• TASK DIRECTIONS: All of the records must be restated exactly, with every line complete.

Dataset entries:
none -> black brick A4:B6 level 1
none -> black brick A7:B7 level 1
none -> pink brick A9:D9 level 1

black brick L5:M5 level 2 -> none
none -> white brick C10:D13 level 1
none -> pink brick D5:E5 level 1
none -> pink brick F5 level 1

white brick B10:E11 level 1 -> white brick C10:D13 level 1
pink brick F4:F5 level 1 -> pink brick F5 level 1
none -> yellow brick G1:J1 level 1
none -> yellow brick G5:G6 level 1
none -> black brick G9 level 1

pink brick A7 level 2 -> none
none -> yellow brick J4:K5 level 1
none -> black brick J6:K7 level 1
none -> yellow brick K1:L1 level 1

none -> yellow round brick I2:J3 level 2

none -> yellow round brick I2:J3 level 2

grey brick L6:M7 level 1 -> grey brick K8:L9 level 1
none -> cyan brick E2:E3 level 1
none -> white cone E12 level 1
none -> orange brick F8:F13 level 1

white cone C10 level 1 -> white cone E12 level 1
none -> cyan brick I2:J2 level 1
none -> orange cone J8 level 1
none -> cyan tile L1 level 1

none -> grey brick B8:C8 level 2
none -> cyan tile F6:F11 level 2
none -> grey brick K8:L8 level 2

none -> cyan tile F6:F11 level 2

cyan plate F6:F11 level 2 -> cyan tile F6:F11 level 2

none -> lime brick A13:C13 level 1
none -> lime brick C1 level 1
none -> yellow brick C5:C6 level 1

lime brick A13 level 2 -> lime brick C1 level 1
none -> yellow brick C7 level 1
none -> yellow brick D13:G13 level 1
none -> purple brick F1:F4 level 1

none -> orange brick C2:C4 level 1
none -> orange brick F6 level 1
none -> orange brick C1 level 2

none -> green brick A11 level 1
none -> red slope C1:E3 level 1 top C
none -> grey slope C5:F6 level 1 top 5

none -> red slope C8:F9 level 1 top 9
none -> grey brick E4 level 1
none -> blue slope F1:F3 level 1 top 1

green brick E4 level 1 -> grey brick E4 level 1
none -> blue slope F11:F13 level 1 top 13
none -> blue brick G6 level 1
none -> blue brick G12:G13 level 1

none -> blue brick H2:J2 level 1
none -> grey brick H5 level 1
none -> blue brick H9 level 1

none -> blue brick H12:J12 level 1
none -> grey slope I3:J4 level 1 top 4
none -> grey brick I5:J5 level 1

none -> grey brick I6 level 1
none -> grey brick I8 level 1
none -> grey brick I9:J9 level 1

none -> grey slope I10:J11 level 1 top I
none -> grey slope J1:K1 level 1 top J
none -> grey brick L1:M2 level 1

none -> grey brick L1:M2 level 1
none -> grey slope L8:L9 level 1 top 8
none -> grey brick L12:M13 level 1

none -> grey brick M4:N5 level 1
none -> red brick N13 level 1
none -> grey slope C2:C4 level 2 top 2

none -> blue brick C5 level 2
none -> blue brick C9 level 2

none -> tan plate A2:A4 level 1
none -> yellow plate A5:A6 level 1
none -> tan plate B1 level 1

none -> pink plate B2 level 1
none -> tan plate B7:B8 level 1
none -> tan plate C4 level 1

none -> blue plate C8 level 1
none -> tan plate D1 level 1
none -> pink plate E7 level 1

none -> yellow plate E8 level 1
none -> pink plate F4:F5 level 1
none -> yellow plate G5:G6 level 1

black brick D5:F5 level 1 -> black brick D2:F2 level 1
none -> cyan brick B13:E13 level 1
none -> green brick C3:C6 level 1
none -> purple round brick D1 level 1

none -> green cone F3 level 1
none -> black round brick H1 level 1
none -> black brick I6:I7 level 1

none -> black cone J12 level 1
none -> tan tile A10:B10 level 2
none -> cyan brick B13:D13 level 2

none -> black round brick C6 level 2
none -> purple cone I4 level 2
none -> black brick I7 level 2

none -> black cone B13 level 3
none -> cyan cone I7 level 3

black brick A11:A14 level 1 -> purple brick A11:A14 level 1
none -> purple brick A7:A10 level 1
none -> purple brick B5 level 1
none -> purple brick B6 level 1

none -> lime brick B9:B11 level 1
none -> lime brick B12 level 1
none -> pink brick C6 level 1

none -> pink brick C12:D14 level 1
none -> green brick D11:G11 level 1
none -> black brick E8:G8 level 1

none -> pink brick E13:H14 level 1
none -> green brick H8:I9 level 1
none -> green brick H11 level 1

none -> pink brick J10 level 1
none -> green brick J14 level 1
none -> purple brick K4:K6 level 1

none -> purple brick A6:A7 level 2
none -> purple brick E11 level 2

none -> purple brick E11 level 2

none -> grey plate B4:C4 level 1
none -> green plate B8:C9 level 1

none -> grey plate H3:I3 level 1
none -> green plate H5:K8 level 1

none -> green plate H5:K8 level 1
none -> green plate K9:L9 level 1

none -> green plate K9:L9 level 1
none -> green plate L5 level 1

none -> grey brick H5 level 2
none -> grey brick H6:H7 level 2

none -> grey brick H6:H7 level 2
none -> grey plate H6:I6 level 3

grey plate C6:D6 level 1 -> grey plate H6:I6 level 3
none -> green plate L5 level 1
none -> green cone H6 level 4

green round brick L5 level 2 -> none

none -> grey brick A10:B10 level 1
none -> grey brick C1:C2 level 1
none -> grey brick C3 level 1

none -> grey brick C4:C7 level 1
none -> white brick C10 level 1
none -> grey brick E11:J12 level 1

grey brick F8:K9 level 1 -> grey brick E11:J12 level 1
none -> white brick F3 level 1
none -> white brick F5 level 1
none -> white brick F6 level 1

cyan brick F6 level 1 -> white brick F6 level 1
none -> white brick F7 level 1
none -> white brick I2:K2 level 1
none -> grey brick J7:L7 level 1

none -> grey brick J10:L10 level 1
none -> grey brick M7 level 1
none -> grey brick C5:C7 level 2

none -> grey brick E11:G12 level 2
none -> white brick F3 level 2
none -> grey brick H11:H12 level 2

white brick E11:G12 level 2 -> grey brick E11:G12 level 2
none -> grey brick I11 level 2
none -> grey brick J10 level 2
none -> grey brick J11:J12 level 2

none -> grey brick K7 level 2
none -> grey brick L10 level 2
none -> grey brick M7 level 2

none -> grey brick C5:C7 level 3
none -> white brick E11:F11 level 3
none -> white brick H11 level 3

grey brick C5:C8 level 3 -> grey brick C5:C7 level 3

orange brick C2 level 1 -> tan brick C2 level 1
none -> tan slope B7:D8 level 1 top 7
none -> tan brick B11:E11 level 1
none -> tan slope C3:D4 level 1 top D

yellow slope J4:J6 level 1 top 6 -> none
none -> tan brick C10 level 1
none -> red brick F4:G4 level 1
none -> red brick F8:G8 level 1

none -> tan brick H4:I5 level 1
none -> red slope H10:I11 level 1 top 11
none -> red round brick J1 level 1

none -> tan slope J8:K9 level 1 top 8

• TASK RESPONSE:
none -> black brick A4:B6 level 1
none -> black brick A7:B7 level 1
none -> pink brick A9:D9 level 1

black brick L5:M5 level 2 -> none
none -> white brick C10:D13 level 1
none -> pink brick D5:E5 level 1
none -> pink brick F5 level 1

white brick B10:E11 level 1 -> white brick C10:D13 level 1
pink brick F4:F5 level 1 -> pink brick F5 level 1
none -> yellow brick G1:J1 level 1
none -> yellow brick G5:G6 level 1
none -> black brick G9 level 1

pink brick A7 level 2 -> none
none -> yellow brick J4:K5 level 1
none -> black brick J6:K7 level 1
none -> yellow brick K1:L1 level 1

none -> yellow round brick I2:J3 level 2

none -> yellow round brick I2:J3 level 2

grey brick L6:M7 level 1 -> grey brick K8:L9 level 1
none -> cyan brick E2:E3 level 1
none -> white cone E12 level 1
none -> orange brick F8:F13 level 1

white cone C10 level 1 -> white cone E12 level 1
none -> cyan brick I2:J2 level 1
none -> orange cone J8 level 1
none -> cyan tile L1 level 1

none -> grey brick B8:C8 level 2
none -> cyan tile F6:F11 level 2
none -> grey brick K8:L8 level 2

none -> cyan tile F6:F11 level 2

cyan plate F6:F11 level 2 -> cyan tile F6:F11 level 2

none -> lime brick A13:C13 level 1
none -> lime brick C1 level 1
none -> yellow brick C5:C6 level 1

lime brick A13 level 2 -> lime brick C1 level 1
none -> yellow brick C7 level 1
none -> yellow brick D13:G13 level 1
none -> purple brick F1:F4 level 1

none -> orange brick C2:C4 level 1
none -> orange brick F6 level 1
none -> orange brick C1 level 2

none -> green brick A11 level 1
none -> red slope C1:E3 level 1 top C
none -> grey slope C5:F6 level 1 top 5

none -> red slope C8:F9 level 1 top 9
none -> grey brick E4 level 1
none -> blue slope F1:F3 level 1 top 1

green brick E4 level 1 -> grey brick E4 level 1
none -> blue slope F11:F13 level 1 top 13
none -> blue brick G6 level 1
none -> blue brick G12:G13 level 1

none -> blue brick H2:J2 level 1
none -> grey brick H5 level 1
none -> blue brick H9 level 1

none -> blue brick H12:J12 level 1
none -> grey slope I3:J4 level 1 top 4
none -> grey brick I5:J5 level 1

none -> grey brick I6 level 1
none -> grey brick I8 level 1
none -> grey brick I9:J9 level 1

none -> grey slope I10:J11 level 1 top I
none -> grey slope J1:K1 level 1 top J
none -> grey brick L1:M2 level 1

none -> grey brick L1:M2 level 1
none -> grey slope L8:L9 level 1 top 8
none -> grey brick L12:M13 level 1

none -> grey brick M4:N5 level 1
none -> red brick N13 level 1
none -> grey slope C2:C4 level 2 top 2

none -> blue brick C5 level 2
none -> blue brick C9 level 2

none -> tan plate A2:A4 level 1
none -> yellow plate A5:A6 level 1
none -> tan plate B1 level 1

none -> pink plate B2 level 1
none -> tan plate B7:B8 level 1
none -> tan plate C4 level 1

none -> blue plate C8 level 1
none -> tan plate D1 level 1
none -> pink plate E7 level 1

none -> yellow plate E8 level 1
none -> pink plate F4:F5 level 1
none -> yellow plate G5:G6 level 1

black brick D5:F5 level 1 -> black brick D2:F2 level 1
none -> cyan brick B13:E13 level 1
none -> green brick C3:C6 level 1
none -> purple round brick D1 level 1

none -> green cone F3 level 1
none -> black round brick H1 level 1
none -> black brick I6:I7 level 1

none -> black cone J12 level 1
none -> tan tile A10:B10 level 2
none -> cyan brick B13:D13 level 2

none -> black round brick C6 level 2
none -> purple cone I4 level 2
none -> black brick I7 level 2

none -> black cone B13 level 3
none -> cyan cone I7 level 3

black brick A11:A14 level 1 -> purple brick A11:A14 level 1
none -> purple brick A7:A10 level 1
none -> purple brick B5 level 1
none -> purple brick B6 level 1

none -> lime brick B9:B11 level 1
none -> lime brick B12 level 1
none -> pink brick C6 level 1

none -> pink brick C12:D14 level 1
none -> green brick D11:G11 level 1
none -> black brick E8:G8 level 1

none -> pink brick E13:H14 level 1
none -> green brick H8:I9 level 1
none -> green brick H11 level 1

none -> pink brick J10 level 1
none -> green brick J14 level 1
none -> purple brick K4:K6 level 1

none -> purple brick A6:A7 level 2
none -> purple brick E11 level 2

none -> purple brick E11 level 2

none -> grey plate B4:C4 level 1
none -> green plate B8:C9 level 1

none -> grey plate H3:I3 level 1
none -> green plate H5:K8 level 1

none -> green plate H5:K8 level 1
none -> green plate K9:L9 level 1

none -> green plate K9:L9 level 1
none -> green plate L5 level 1

none -> grey brick H5 level 2
none -> grey brick H6:H7 level 2

none -> grey brick H6:H7 level 2
none -> grey plate H6:I6 level 3

grey plate C6:D6 level 1 -> grey plate H6:I6 level 3
none -> green plate L5 level 1
none -> green cone H6 level 4

green round brick L5 level 2 -> none

none -> grey brick A10:B10 level 1
none -> grey brick C1:C2 level 1
none -> grey brick C3 level 1

none -> grey brick C4:C7 level 1
none -> white brick C10 level 1
none -> grey brick E11:J12 level 1

grey brick F8:K9 level 1 -> grey brick E11:J12 level 1
none -> white brick F3 level 1
none -> white brick F5 level 1
none -> white brick F6 level 1

cyan brick F6 level 1 -> white brick F6 level 1
none -> white brick F7 level 1
none -> white brick I2:K2 level 1
none -> grey brick J7:L7 level 1

none -> grey brick J10:L10 level 1
none -> grey brick M7 level 1
none -> grey brick C5:C7 level 2

none -> grey brick E11:G12 level 2
none -> white brick F3 level 2
none -> grey brick H11:H12 level 2

white brick E11:G12 level 2 -> grey brick E11:G12 level 2
none -> grey brick I11 level 2
none -> grey brick J10 level 2
none -> grey brick J11:J12 level 2

none -> grey brick K7 level 2
none -> grey brick L10 level 2
none -> grey brick M7 level 2

none -> grey brick C5:C7 level 3
none -> white brick E11:F11 level 3
none -> white brick H11 level 3

grey brick C5:C8 level 3 -> grey brick C5:C7 level 3

orange brick C2 level 1 -> tan brick C2 level 1
none -> tan slope B7:D8 level 1 top 7
none -> tan brick B11:E11 level 1
none -> tan slope C3:D4 level 1 top D

yellow slope J4:J6 level 1 top 6 -> none
none -> tan brick C10 level 1
none -> red brick F4:G4 level 1
none -> red brick F8:G8 level 1

none -> tan brick H4:I5 level 1
none -> red slope H10:I11 level 1 top 11
none -> red round brick J1 level 1

none -> tan slope J8:K9 level 1 top 8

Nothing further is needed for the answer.